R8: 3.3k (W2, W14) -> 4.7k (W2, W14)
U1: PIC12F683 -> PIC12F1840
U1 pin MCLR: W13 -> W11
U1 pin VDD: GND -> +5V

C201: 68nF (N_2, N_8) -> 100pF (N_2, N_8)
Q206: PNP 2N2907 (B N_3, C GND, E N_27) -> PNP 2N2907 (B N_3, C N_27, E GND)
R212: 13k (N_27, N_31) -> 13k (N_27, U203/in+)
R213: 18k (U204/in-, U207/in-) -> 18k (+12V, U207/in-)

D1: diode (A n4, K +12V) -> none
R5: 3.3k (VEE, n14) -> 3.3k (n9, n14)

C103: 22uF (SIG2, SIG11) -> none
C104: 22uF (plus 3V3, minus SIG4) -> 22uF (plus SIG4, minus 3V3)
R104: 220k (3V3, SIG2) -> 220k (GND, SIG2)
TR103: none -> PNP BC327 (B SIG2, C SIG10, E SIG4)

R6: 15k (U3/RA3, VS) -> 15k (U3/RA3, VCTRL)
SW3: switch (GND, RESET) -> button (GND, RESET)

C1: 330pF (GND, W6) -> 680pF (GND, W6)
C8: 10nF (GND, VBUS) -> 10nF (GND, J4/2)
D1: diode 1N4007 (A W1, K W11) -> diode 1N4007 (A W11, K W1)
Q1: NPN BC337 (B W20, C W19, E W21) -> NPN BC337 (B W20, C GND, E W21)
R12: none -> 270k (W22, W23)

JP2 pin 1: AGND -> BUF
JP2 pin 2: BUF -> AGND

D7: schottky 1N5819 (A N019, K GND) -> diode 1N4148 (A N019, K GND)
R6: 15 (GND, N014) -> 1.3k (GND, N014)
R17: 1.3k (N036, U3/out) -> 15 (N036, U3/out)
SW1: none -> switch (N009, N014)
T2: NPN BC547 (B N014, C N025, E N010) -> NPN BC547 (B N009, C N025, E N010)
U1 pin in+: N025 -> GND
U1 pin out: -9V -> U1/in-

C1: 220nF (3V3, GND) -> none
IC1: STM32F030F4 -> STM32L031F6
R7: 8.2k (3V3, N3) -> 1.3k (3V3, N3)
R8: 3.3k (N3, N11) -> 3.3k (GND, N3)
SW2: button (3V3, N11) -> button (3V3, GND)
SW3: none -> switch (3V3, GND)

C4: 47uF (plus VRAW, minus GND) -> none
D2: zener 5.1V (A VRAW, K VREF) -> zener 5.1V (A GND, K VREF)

::::

What this task involves
What must be transcribed is the run of lines from the one containing "IC1: STM32F030F4 -> STM32L031F6" to the last line of the data above, inclusive, and only that.

Answer section
IC1: STM32F030F4 -> STM32L031F6
R7: 8.2k (3V3, N3) -> 1.3k (3V3, N3)
R8: 3.3k (N3, N11) -> 3.3k (GND, N3)
SW2: button (3V3, N11) -> button (3V3, GND)
SW3: none -> switch (3V3, GND)

C4: 47uF (plus VRAW, minus GND) -> none
D2: zener 5.1V (A VRAW, K VREF) -> zener 5.1V (A GND, K VREF)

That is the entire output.